◆ **TASK OBJECTIVE**
Exclude the pictures, then repeat the remaining data exactly.

== MATERIAL PROVIDED

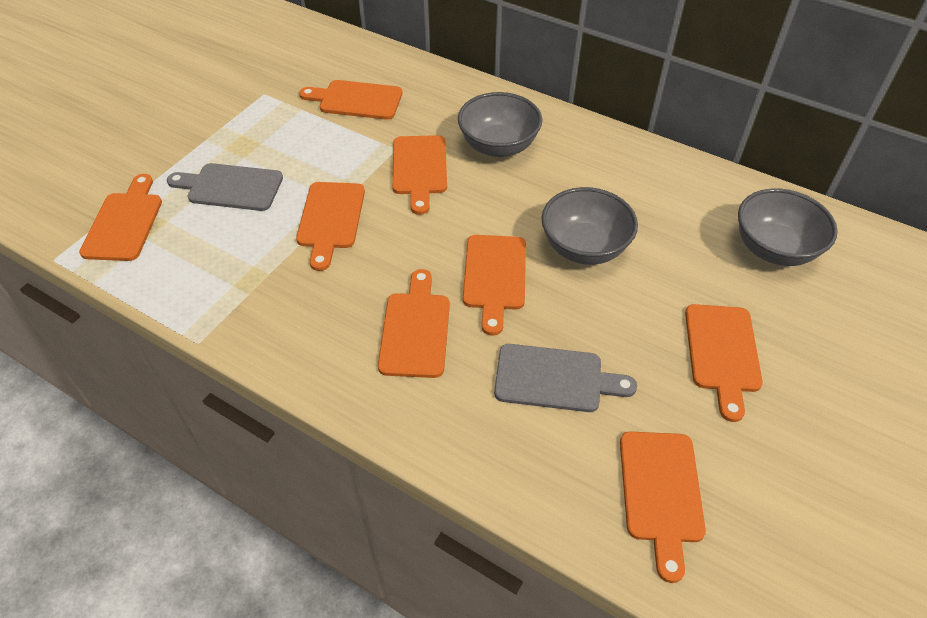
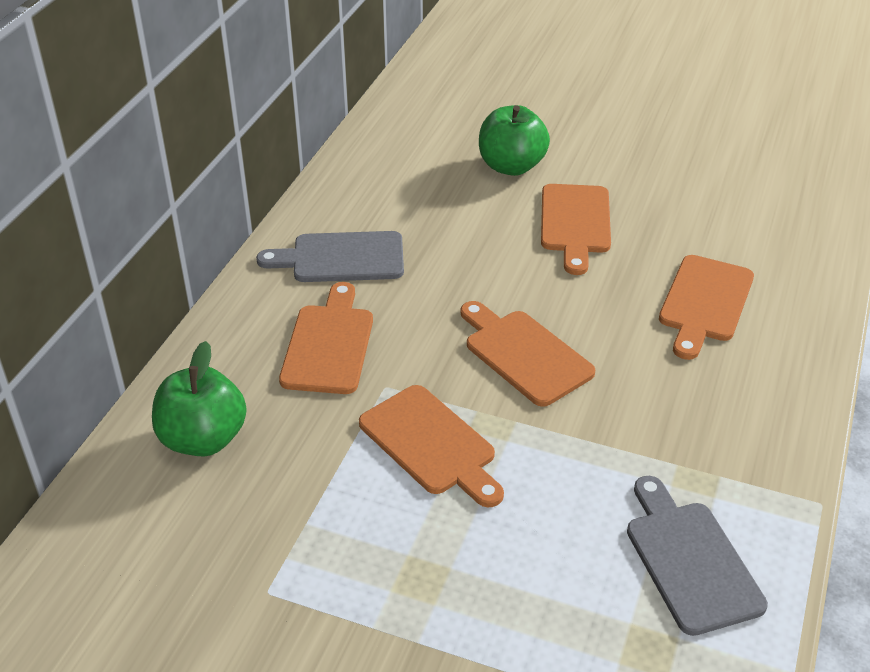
green apple: 0 -> 2
grey bowl: 3 -> 0
orange cutting board: 8 -> 5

====

◆ **SOLVED EXERCISE**
green apple: 0 -> 2
grey bowl: 3 -> 0
orange cutting board: 8 -> 5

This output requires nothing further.